What the task requires> Your answer must consist of the records below, reproduced exactly, with every picture removed.

Data to use>

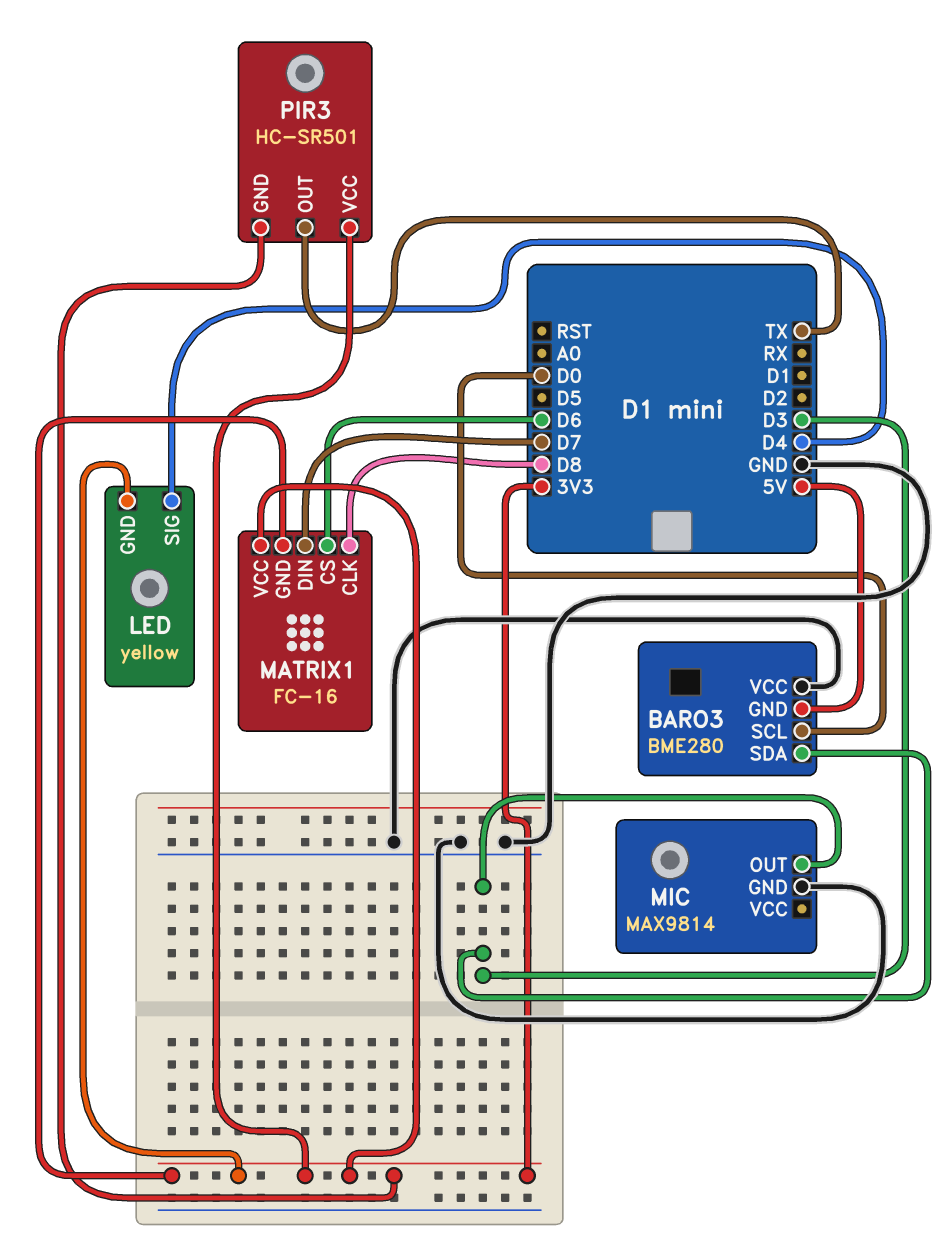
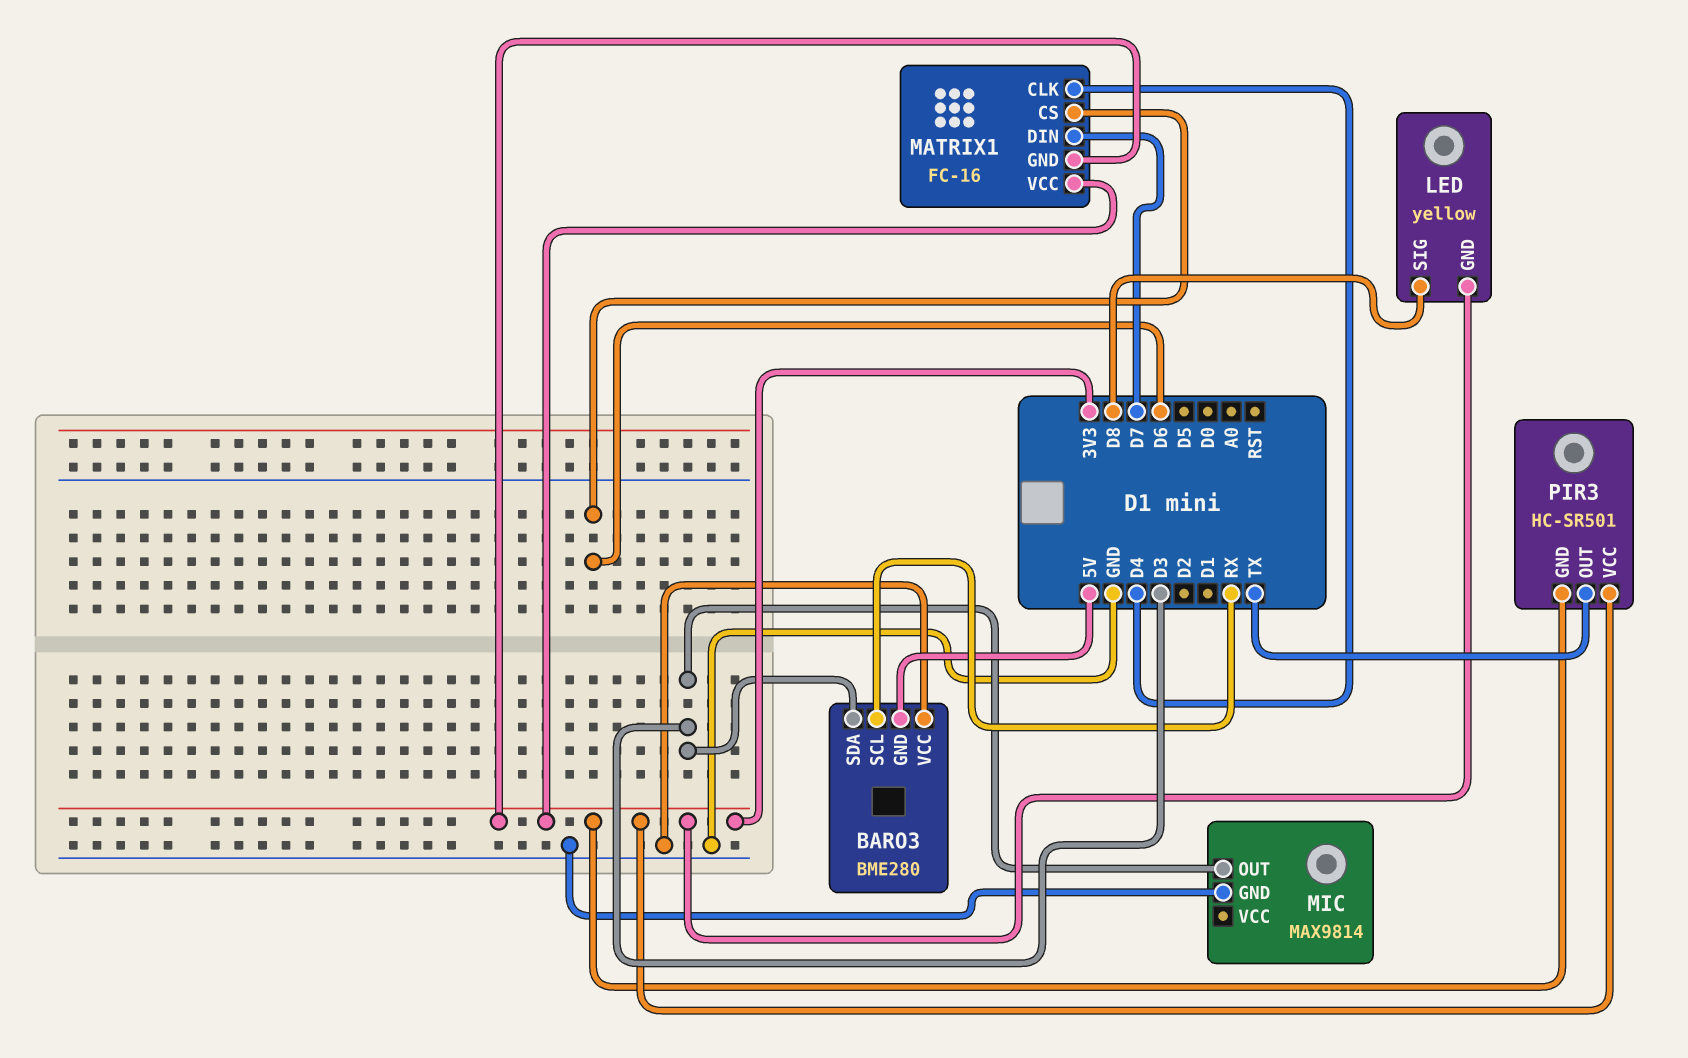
BARO3 pin SCL: D0 -> RX
LED pin SIG: D4 -> D8
MATRIX1 pin CLK: D8 -> D4

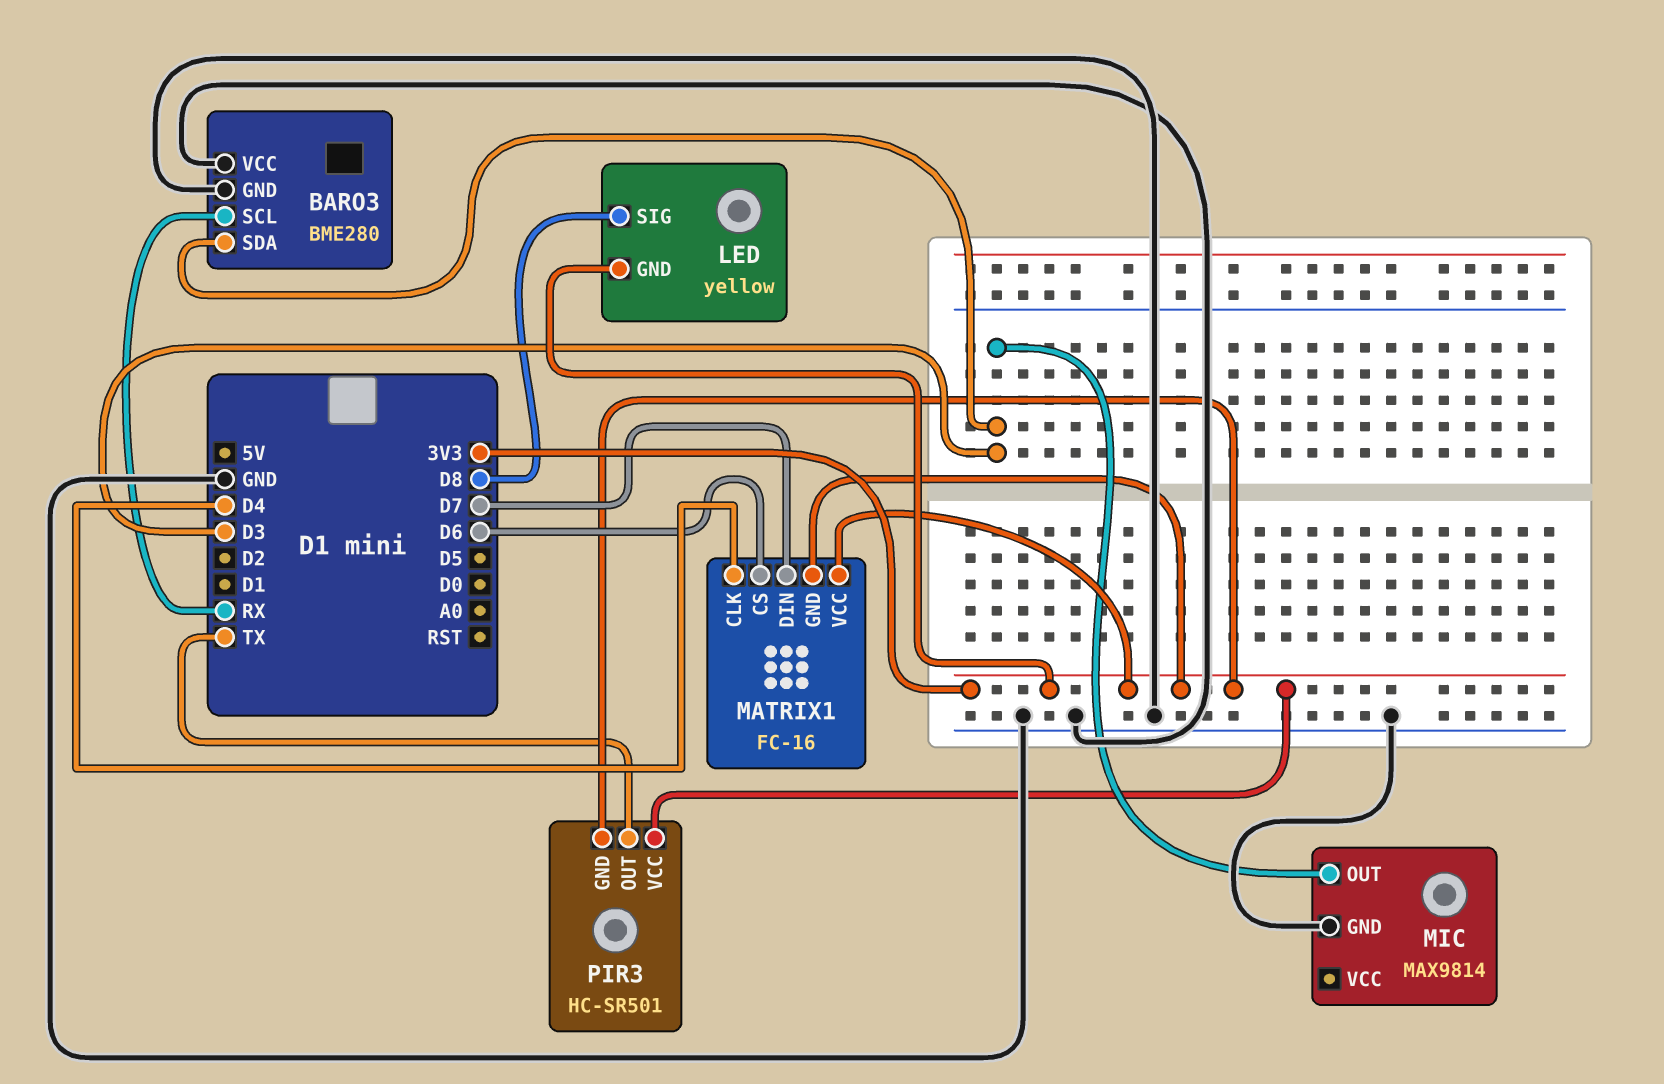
BARO3 pin GND: 5V -> GND

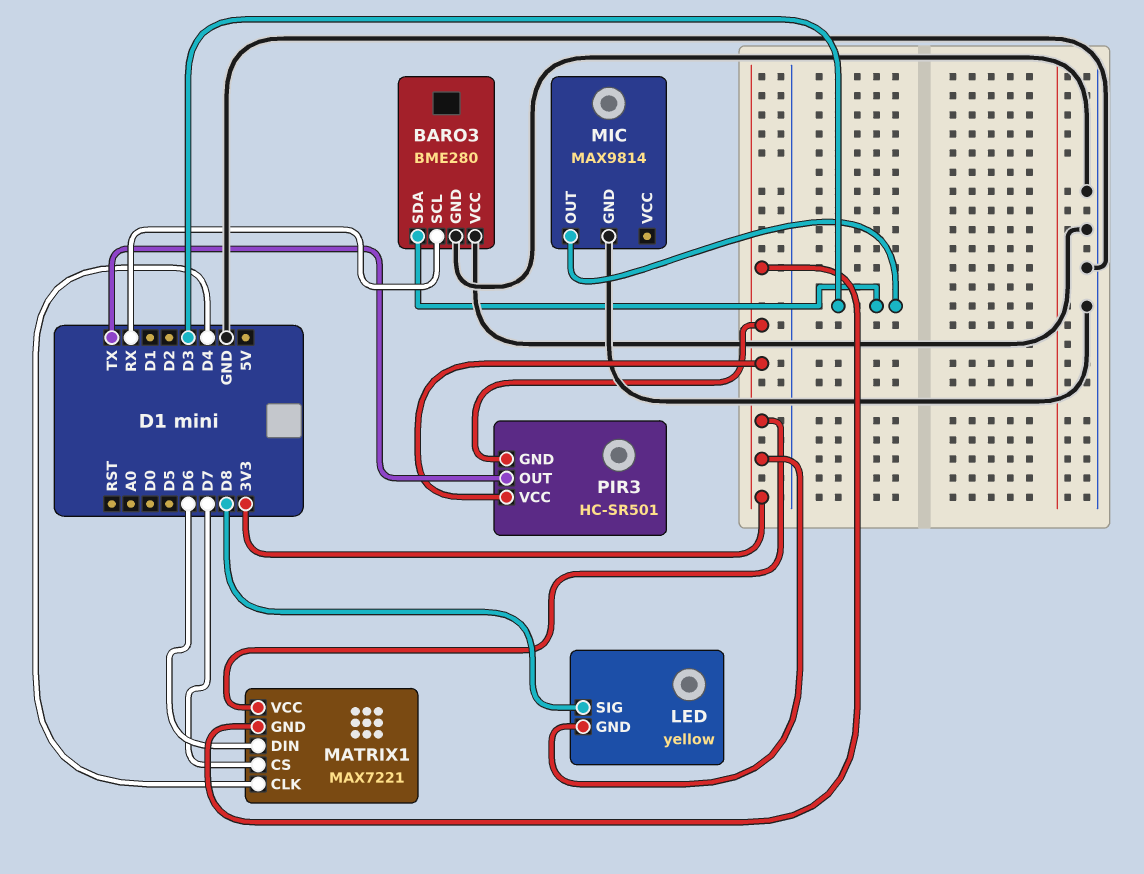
MATRIX1: FC-16 -> MAX7221
MATRIX1 pin CS: D6 -> D7
MATRIX1 pin DIN: D7 -> D6

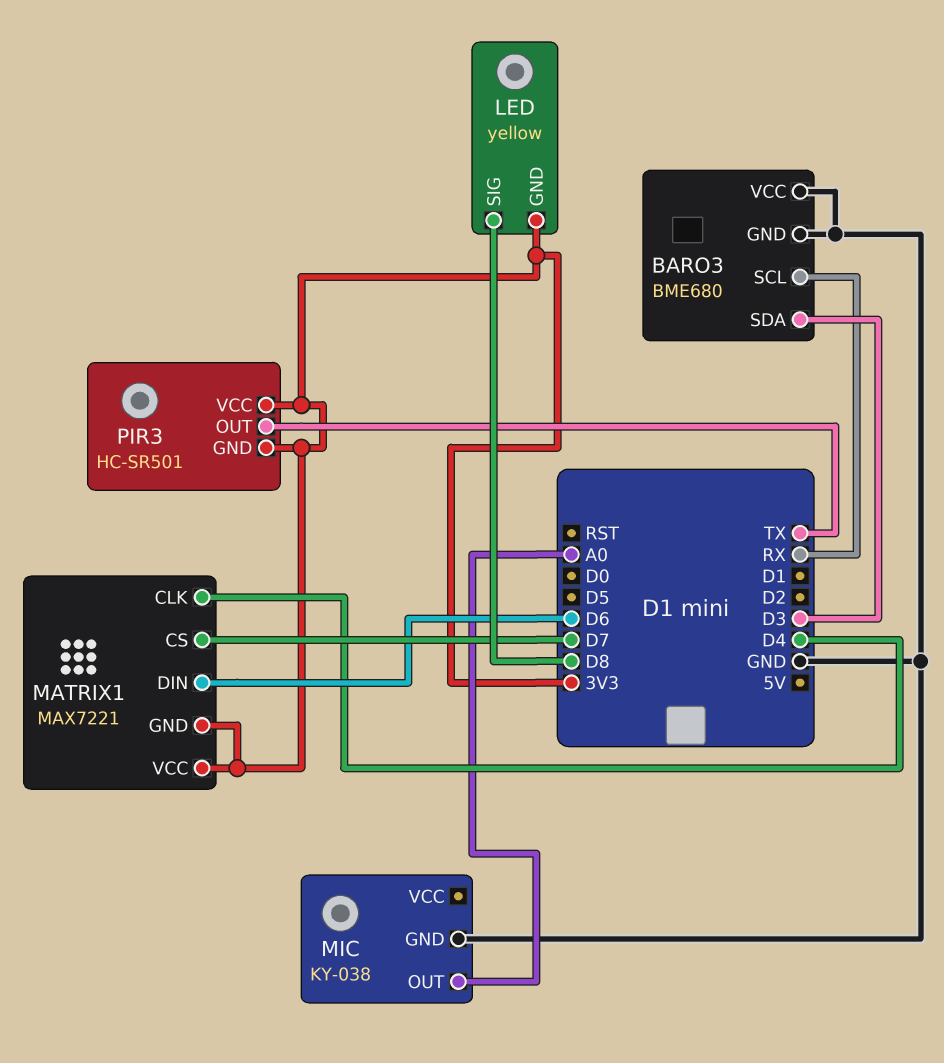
BARO3: BME280 -> BME680
MIC: MAX9814 -> KY-038
MIC pin OUT: D3 -> A0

Result for this task>
BARO3 pin SCL: D0 -> RX
LED pin SIG: D4 -> D8
MATRIX1 pin CLK: D8 -> D4

BARO3 pin GND: 5V -> GND

MATRIX1: FC-16 -> MAX7221
MATRIX1 pin CS: D6 -> D7
MATRIX1 pin DIN: D7 -> D6

BARO3: BME280 -> BME680
MIC: MAX9814 -> KY-038
MIC pin OUT: D3 -> A0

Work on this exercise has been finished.